▸ Exercise aim
From the listing below, pull out every line that contains the string "kern".
START
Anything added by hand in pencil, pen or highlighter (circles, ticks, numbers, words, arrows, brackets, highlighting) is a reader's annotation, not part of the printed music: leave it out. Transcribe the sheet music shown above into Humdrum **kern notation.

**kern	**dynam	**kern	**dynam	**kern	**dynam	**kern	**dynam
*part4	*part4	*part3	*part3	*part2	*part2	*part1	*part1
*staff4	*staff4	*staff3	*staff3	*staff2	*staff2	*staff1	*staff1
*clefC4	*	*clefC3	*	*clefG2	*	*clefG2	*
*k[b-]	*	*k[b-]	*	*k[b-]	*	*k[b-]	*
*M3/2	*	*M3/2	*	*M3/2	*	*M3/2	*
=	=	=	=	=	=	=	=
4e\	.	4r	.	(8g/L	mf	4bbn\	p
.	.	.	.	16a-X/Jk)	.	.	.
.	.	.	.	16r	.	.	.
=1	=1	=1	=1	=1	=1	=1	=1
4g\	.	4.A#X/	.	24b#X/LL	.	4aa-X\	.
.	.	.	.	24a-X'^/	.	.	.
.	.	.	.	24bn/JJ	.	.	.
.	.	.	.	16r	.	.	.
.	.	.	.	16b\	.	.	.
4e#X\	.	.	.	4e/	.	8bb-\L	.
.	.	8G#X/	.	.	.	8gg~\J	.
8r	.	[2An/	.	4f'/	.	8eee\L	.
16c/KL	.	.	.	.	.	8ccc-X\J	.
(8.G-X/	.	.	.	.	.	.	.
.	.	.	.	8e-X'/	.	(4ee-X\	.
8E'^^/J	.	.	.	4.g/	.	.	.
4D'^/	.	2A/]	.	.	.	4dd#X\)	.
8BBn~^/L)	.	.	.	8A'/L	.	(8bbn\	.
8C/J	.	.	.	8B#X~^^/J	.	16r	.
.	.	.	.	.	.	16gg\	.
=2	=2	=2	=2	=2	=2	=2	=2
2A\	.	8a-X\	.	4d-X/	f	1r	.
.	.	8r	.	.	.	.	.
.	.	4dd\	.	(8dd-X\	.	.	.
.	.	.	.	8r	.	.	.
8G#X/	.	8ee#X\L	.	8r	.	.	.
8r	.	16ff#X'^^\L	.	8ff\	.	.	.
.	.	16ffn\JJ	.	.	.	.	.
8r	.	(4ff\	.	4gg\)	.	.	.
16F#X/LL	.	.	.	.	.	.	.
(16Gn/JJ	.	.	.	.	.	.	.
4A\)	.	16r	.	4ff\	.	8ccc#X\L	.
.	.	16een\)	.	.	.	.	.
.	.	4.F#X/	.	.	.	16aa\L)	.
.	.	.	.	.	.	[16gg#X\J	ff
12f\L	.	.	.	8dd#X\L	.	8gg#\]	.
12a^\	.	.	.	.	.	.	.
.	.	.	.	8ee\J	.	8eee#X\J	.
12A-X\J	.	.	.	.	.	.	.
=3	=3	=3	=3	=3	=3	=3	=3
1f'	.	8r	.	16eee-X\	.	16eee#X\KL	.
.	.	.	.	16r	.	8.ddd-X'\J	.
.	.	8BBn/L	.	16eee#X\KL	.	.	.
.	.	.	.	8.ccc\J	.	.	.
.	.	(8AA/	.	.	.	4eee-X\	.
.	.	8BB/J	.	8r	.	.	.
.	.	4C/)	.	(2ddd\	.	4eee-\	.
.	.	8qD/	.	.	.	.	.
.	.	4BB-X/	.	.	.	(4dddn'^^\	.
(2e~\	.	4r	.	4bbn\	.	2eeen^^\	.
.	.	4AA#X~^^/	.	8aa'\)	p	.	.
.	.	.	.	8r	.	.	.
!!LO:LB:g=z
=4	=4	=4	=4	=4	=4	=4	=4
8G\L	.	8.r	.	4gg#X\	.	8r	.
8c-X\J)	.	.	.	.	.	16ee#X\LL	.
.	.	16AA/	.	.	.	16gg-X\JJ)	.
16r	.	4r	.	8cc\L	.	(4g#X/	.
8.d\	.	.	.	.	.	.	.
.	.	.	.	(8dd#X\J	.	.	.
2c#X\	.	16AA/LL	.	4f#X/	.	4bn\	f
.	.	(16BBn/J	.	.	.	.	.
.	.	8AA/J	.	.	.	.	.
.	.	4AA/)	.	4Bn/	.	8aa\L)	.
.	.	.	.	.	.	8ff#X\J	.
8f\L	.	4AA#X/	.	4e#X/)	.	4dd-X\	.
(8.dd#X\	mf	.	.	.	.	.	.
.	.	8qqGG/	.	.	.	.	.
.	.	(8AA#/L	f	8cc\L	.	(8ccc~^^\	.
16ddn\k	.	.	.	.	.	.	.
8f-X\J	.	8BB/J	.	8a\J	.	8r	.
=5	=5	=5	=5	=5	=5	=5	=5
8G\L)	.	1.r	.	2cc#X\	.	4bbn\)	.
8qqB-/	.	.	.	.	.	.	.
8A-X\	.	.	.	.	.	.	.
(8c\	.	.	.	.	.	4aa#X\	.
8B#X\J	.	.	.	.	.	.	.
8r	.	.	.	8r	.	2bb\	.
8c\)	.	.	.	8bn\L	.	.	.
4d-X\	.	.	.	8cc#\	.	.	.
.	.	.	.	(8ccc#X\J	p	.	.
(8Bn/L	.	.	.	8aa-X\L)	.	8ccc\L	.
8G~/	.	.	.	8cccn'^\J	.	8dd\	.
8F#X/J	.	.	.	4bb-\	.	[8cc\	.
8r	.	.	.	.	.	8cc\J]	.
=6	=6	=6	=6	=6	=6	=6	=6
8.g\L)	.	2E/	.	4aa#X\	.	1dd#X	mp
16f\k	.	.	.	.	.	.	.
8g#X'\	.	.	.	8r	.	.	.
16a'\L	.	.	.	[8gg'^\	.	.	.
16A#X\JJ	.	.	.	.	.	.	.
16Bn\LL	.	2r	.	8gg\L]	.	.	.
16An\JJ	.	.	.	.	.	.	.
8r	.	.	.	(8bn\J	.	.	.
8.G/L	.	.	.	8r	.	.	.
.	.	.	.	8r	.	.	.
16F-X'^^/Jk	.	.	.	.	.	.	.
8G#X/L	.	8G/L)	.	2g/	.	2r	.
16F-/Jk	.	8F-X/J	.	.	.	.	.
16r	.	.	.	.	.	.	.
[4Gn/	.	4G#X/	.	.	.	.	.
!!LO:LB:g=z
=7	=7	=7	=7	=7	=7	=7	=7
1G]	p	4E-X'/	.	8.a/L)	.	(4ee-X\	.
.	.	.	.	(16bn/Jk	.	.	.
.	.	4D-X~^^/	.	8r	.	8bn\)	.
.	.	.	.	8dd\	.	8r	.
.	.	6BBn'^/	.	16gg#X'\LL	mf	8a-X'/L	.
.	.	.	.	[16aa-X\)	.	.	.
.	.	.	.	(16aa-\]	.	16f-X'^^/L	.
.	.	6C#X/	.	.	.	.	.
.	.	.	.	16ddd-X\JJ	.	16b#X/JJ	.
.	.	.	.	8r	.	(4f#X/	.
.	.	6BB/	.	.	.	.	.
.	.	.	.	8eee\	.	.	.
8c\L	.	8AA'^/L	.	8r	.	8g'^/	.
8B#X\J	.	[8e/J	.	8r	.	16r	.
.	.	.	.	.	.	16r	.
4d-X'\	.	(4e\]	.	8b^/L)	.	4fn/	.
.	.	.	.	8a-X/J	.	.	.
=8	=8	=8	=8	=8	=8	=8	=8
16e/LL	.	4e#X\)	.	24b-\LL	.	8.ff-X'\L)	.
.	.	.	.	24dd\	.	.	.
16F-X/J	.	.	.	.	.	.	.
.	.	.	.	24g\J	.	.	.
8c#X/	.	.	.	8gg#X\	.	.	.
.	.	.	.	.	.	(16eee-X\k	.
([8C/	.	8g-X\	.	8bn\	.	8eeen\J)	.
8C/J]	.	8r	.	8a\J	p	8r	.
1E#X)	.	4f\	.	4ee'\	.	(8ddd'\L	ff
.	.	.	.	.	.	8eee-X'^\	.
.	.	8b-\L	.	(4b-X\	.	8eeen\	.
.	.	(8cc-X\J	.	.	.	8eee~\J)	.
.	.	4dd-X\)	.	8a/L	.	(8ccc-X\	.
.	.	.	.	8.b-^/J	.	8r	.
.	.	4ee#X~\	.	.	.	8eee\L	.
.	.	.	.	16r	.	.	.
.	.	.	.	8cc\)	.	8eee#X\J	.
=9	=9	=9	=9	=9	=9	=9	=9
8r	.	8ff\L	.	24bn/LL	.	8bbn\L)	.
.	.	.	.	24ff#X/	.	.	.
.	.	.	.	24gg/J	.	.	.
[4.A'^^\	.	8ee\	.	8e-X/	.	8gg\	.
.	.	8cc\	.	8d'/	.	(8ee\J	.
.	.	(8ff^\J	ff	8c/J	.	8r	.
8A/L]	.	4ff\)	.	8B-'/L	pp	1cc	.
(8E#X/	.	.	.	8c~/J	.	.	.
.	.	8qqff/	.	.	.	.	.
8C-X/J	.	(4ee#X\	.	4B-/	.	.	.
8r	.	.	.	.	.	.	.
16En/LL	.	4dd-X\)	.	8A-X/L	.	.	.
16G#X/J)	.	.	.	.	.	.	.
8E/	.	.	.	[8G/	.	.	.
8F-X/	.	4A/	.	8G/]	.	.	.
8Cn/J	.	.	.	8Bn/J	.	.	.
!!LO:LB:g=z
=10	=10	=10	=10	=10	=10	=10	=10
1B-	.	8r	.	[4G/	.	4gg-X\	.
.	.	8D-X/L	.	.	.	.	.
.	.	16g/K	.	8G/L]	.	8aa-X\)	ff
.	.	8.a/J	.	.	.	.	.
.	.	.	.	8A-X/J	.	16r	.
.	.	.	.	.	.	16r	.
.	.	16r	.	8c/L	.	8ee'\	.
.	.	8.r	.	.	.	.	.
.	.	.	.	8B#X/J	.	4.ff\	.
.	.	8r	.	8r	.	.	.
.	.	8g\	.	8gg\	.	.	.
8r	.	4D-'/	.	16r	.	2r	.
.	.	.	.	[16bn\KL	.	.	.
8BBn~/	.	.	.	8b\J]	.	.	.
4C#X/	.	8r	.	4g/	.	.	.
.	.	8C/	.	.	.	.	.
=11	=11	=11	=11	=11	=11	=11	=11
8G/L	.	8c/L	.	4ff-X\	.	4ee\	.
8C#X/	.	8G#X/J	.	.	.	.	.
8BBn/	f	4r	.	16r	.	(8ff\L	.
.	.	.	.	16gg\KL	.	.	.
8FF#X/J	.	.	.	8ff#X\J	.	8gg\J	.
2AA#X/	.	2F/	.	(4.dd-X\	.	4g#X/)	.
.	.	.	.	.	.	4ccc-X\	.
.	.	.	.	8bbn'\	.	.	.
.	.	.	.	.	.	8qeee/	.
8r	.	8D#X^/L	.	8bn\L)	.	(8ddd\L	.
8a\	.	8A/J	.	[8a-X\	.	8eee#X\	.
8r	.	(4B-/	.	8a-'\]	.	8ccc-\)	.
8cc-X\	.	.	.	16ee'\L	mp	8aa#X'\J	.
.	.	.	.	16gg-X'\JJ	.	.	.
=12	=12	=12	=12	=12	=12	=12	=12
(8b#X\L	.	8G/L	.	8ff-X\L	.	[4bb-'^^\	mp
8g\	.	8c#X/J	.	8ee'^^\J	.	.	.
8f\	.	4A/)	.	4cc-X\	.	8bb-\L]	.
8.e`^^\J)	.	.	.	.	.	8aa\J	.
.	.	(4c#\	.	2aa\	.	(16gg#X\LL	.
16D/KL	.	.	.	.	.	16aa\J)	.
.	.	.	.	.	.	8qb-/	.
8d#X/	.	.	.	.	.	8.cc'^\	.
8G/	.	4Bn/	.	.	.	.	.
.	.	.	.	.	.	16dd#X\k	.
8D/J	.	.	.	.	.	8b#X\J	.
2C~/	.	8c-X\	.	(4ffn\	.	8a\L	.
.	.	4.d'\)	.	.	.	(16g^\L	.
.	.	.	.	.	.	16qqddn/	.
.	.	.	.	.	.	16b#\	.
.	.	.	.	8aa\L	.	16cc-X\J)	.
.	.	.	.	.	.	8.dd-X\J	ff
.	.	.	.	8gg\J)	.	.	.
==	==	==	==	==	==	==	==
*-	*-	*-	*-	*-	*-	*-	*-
END
▸ Response to this task
Anything added by hand in pencil, pen or highlighter (circles, ticks, numbers, words, arrows, brackets, highlighting) is a reader's annotation, not part of the printed music: leave it out. Transcribe the sheet music shown above into Humdrum **kern notation.
**kern	**dynam	**kern	**dynam	**kern	**dynam	**kern	**dynam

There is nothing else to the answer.